> _Extracted data_
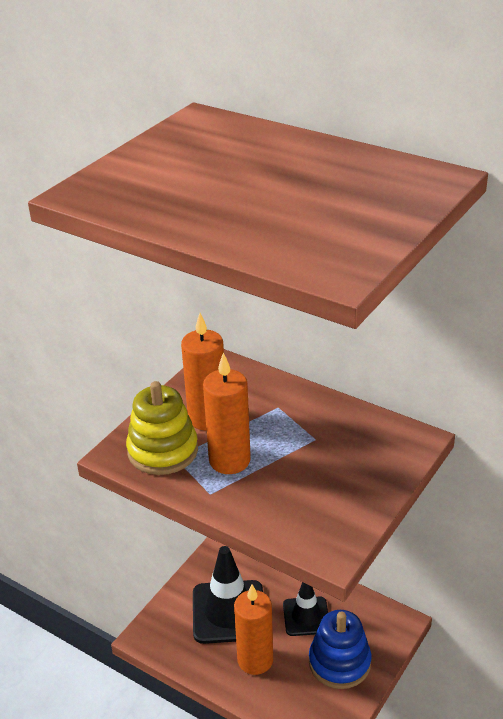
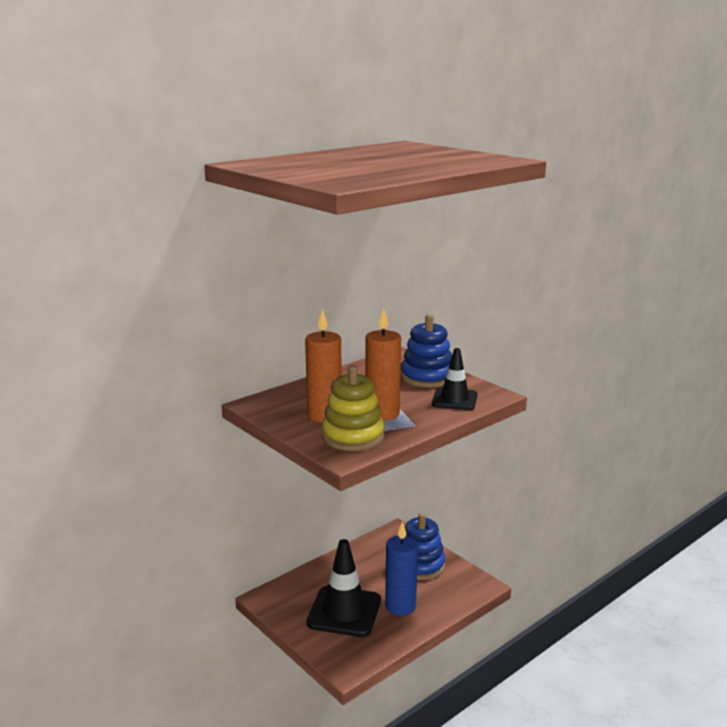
camera: 75 degrees left, 15 degrees down
orange candle [234,584,273,675] -> blue candle [385,521,418,616]
black traffic cone [283,582,328,636] -> black traffic cone moved to [432,348,478,410]
none -> blue stacking toy [401,314,452,388]

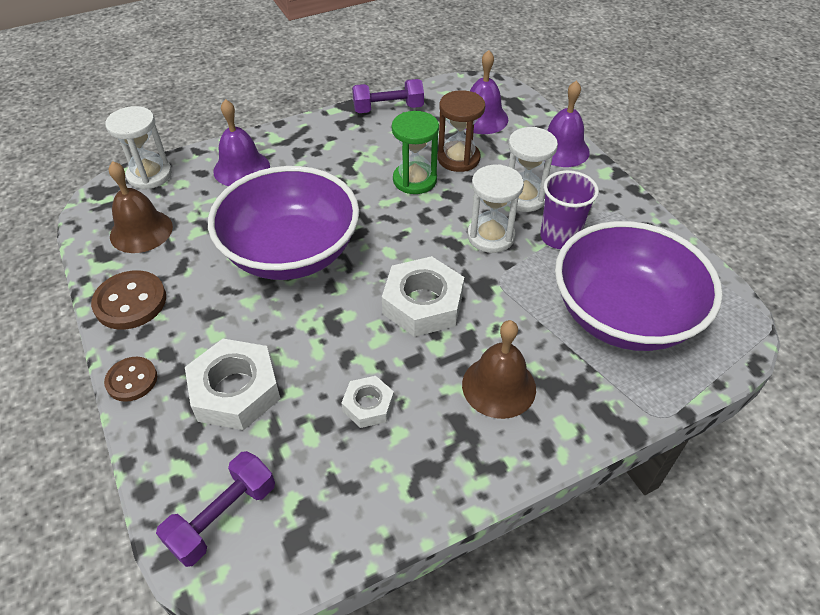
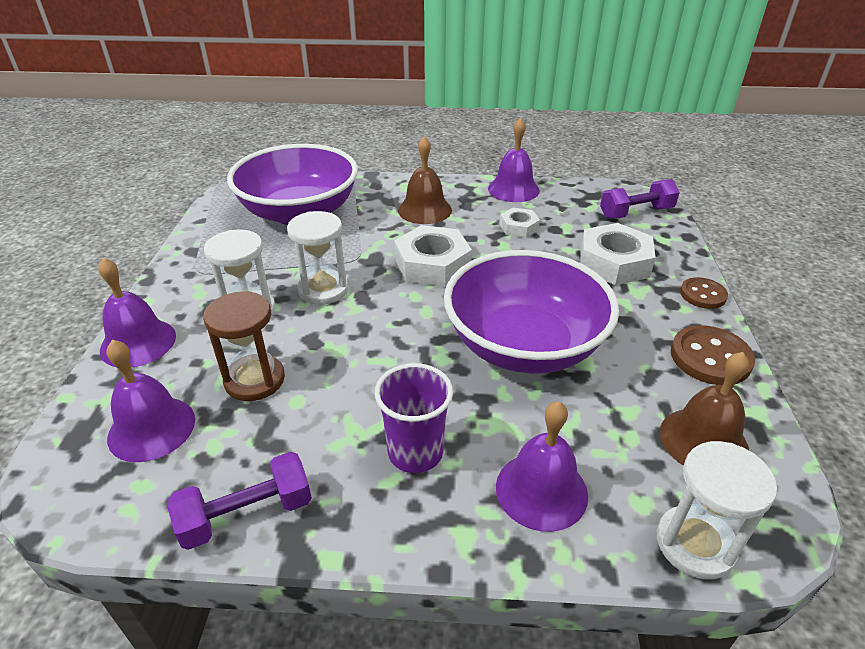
camera: 150 degrees left, 10 degrees down
purple dumbbell [352,79,424,113] -> purple dumbbell turned 45 degrees counterclockwise [168,452,312,550]
green hourglass [392,111,439,194] -> none
purple cup [540,170,599,249] -> purple cup moved to [374,363,453,473]
none -> purple bell [488,118,540,202]

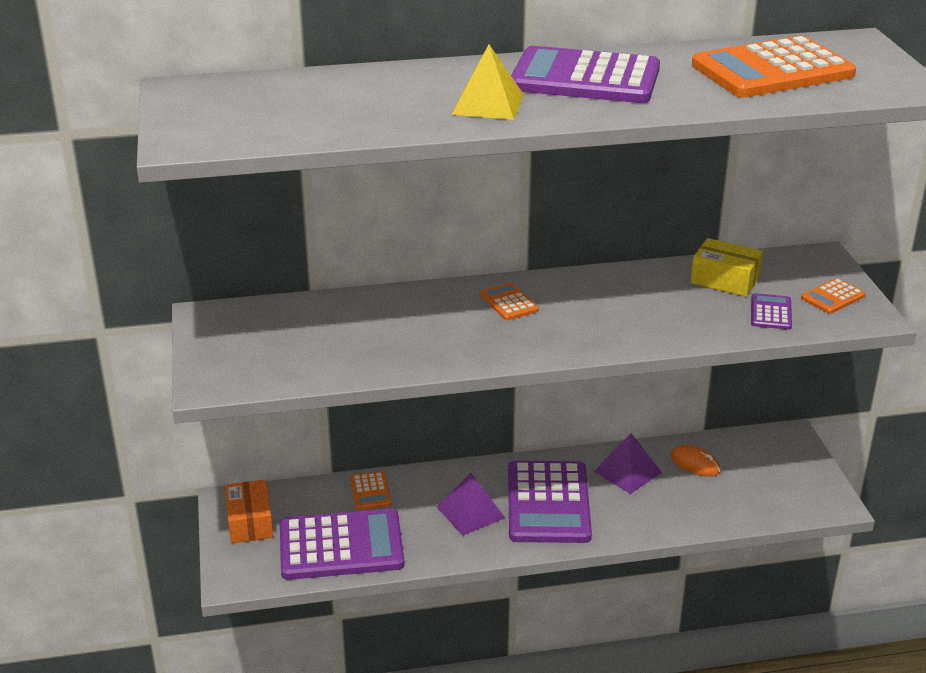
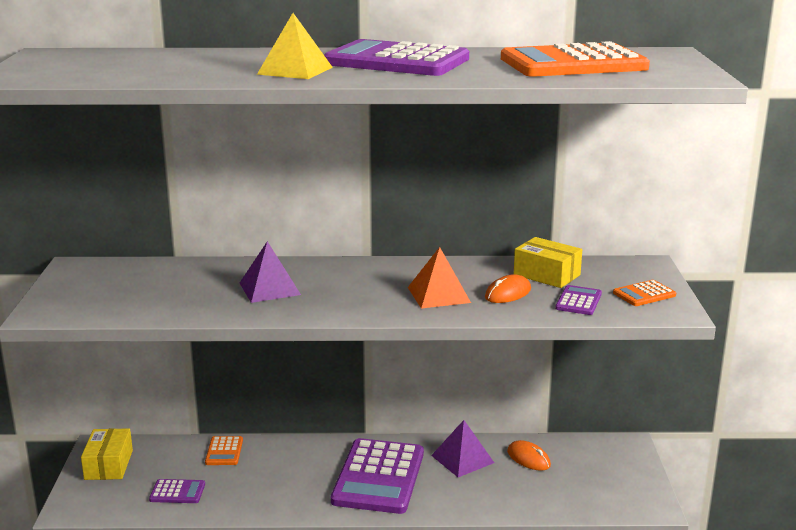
camera: 10 degrees right, 10 degrees down
orange box [225,480,274,543] -> yellow box [81,428,133,480]
purple calculator [280,509,405,580] -> purple calculator [149,479,205,503], size x0.45
purple pyramid [437,473,505,536] -> purple pyramid moved to [240,241,301,303]
orange calculator [480,283,539,320] -> none
none -> orange pyramid [408,247,471,309]
none -> orange mouse [485,274,531,303]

> _Exercise aim_
Could you say how many lines in the listing contain the string "none"? Only the number, please.

> _Reply_
6